If a line in the entries below contains "heart", copy it.

Data extracted from a collection
= Beginning of Section =
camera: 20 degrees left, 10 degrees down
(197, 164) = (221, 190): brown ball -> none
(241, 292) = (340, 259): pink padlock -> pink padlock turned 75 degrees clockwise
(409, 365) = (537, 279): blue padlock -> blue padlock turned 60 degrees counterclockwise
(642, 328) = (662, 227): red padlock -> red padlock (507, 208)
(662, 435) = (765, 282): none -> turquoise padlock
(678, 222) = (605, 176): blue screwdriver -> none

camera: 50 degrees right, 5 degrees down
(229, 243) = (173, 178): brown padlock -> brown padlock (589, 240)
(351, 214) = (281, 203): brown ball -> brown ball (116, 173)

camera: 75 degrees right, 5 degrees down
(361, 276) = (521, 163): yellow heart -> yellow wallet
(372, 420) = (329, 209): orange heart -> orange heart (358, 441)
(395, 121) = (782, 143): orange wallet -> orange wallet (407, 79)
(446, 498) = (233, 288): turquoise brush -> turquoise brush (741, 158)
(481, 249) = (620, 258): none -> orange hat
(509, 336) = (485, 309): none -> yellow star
= End of Section =
= Beginning of Section =
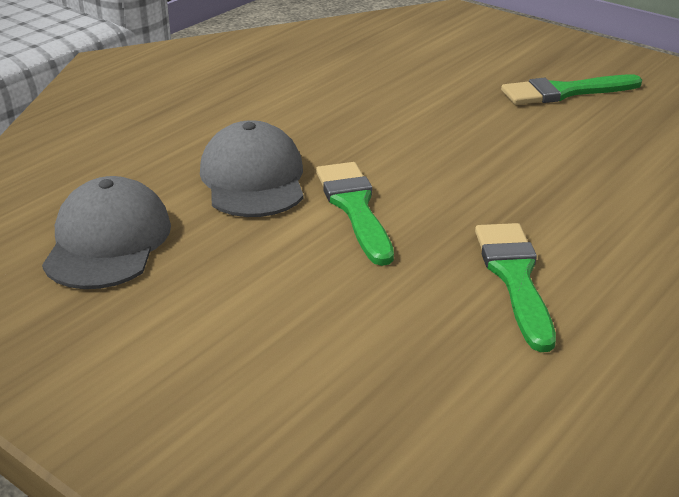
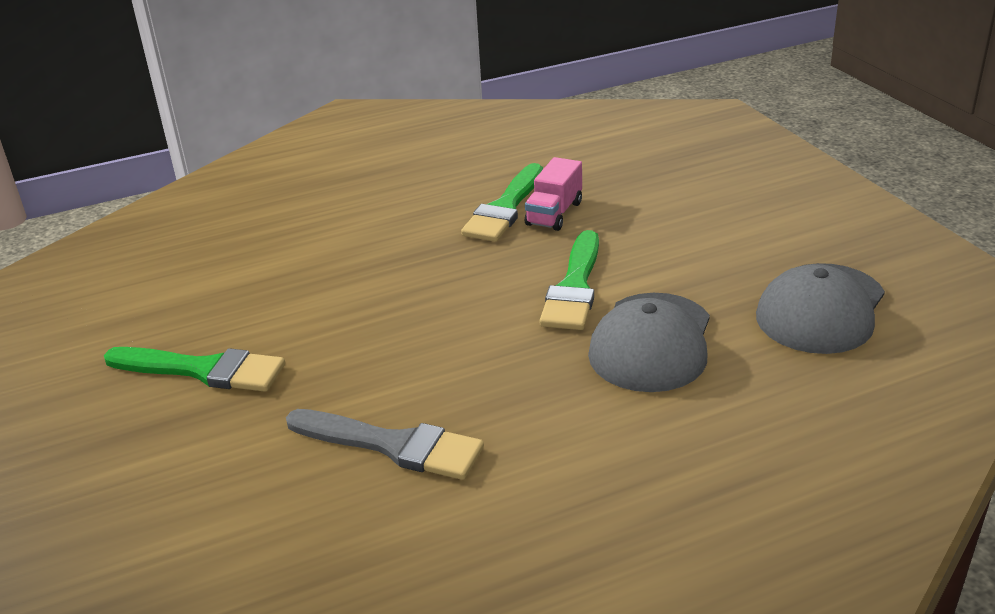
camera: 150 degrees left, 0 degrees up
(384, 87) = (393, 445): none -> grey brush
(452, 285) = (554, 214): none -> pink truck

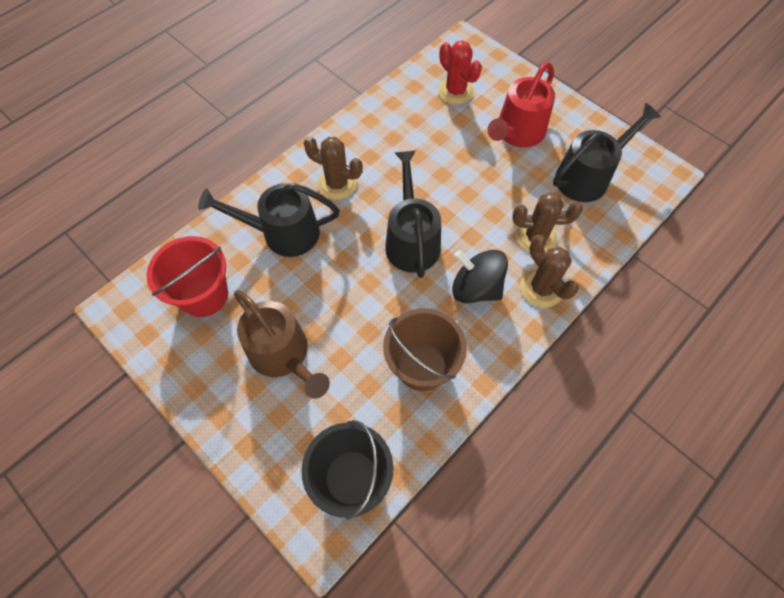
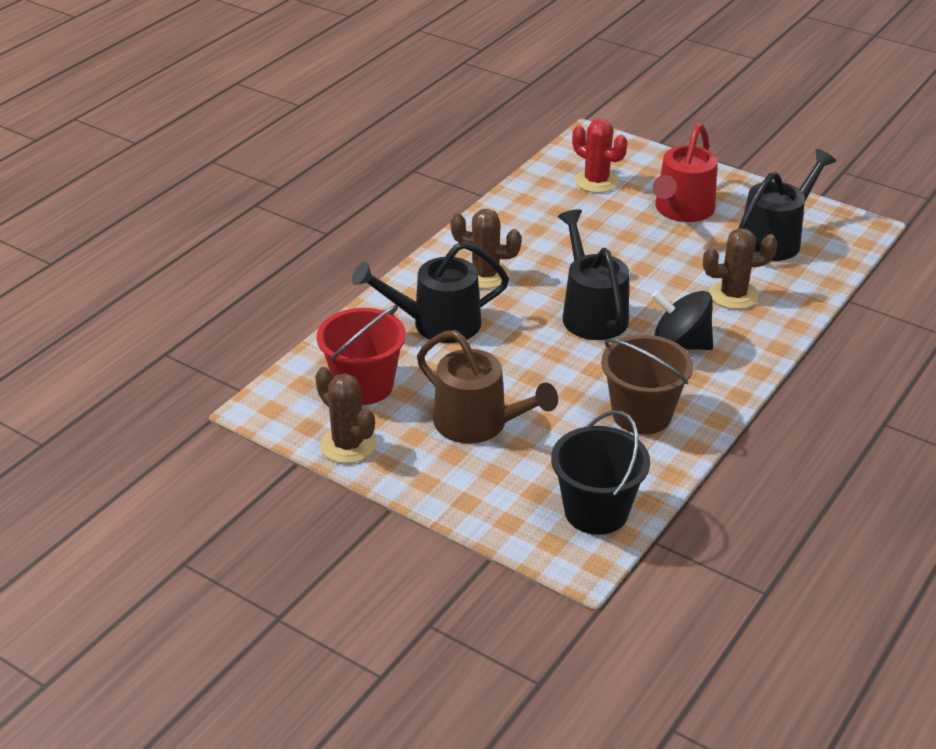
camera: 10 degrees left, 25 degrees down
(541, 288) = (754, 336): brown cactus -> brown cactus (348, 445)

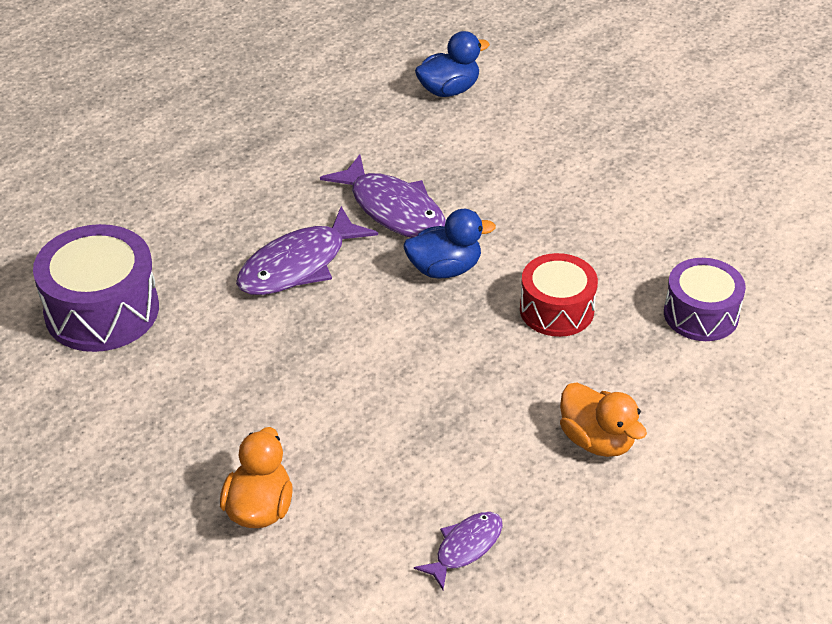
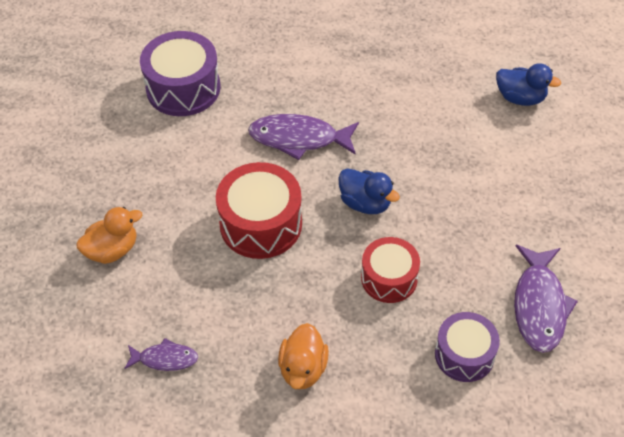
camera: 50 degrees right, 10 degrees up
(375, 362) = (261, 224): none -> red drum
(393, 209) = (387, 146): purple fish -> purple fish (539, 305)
= End of Section =
**RESULT FOR THIS EXERCISE:**
(361, 276) = (521, 163): yellow heart -> yellow wallet
(372, 420) = (329, 209): orange heart -> orange heart (358, 441)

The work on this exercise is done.